STUDY MATERIAL Block Start

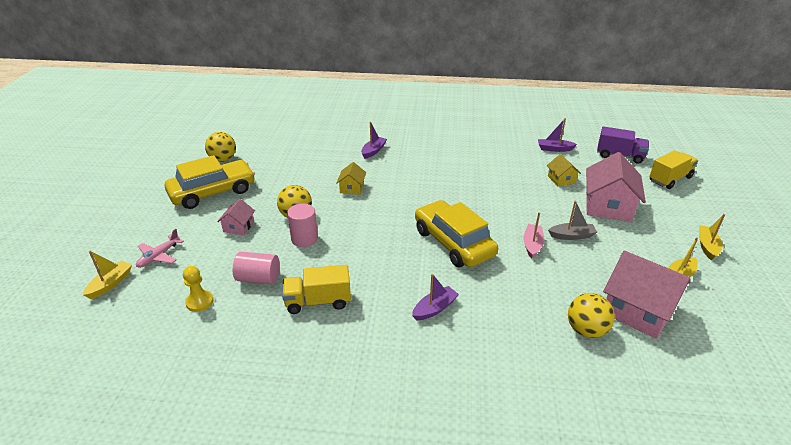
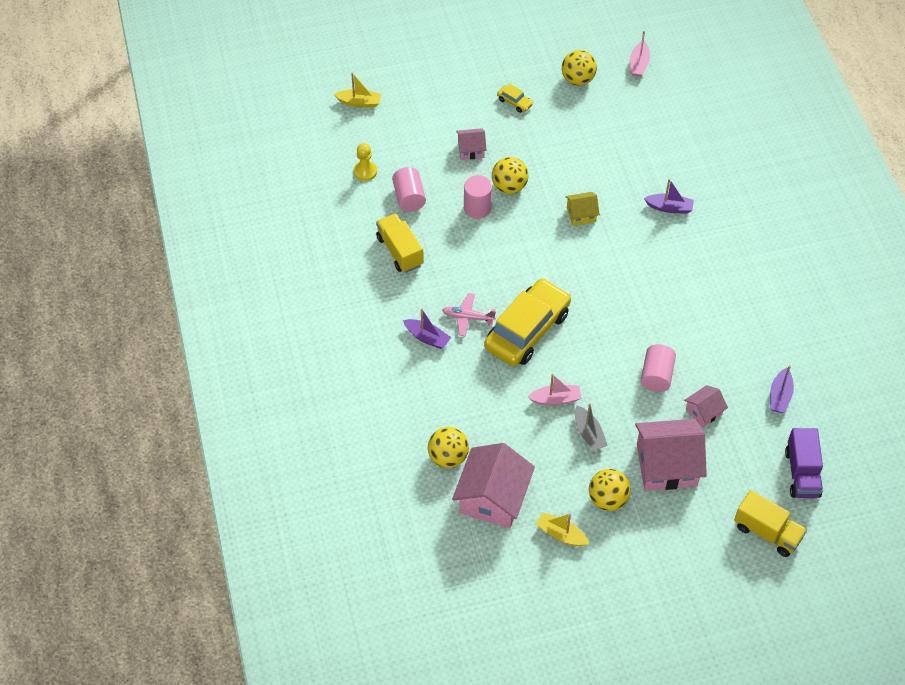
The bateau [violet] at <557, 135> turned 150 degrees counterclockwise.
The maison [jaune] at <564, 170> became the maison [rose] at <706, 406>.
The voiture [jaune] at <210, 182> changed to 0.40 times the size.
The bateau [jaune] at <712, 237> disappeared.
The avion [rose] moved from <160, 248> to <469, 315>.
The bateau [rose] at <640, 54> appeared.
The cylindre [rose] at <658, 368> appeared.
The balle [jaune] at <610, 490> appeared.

STUDY MATERIAL Block End

PROBLEM STATEMENT: Return, exactly and without additions, the lines that run from the one containing "The voiture [jaune]" to the end of the material above.

ANSWER BELOW:
The voiture [jaune] at <210, 182> changed to 0.40 times the size.
The bateau [jaune] at <712, 237> disappeared.
The avion [rose] moved from <160, 248> to <469, 315>.
The bateau [rose] at <640, 54> appeared.
The cylindre [rose] at <658, 368> appeared.
The balle [jaune] at <610, 490> appeared.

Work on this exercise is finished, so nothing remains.